WORK TO BE COMPLETED |
Exactly the lines from the one containing "(345, 345) = (610, 328): purple" through the end of the data below are to be reproduced, and nothing besides them.

Stored items
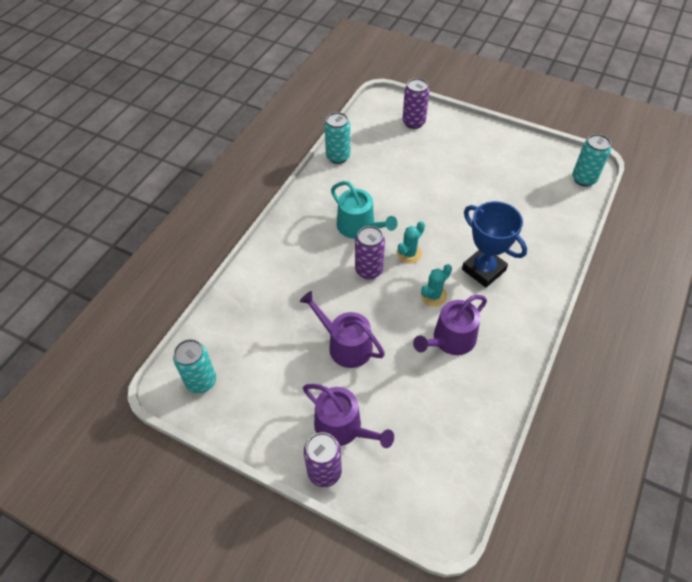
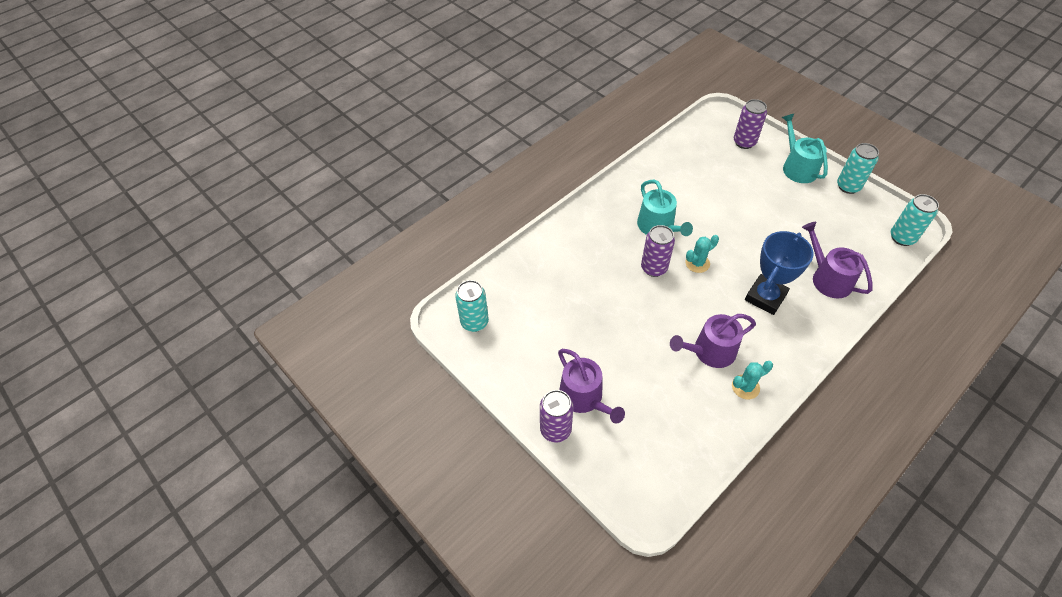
camera: 20 degrees right, 0 degrees up
(338, 157) = (659, 158): turquoise can -> turquoise can (848, 186)
(345, 345) = (610, 328): purple watering can -> purple watering can (828, 278)
(433, 296) = (707, 307): turquoise cactus -> turquoise cactus (745, 387)
(470, 135) = (797, 167): none -> turquoise watering can
(483, 270) = (765, 297): blue trophy -> blue trophy turned 60 degrees clockwise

YOUR SOLUTION |
(345, 345) = (610, 328): purple watering can -> purple watering can (828, 278)
(433, 296) = (707, 307): turquoise cactus -> turquoise cactus (745, 387)
(470, 135) = (797, 167): none -> turquoise watering can
(483, 270) = (765, 297): blue trophy -> blue trophy turned 60 degrees clockwise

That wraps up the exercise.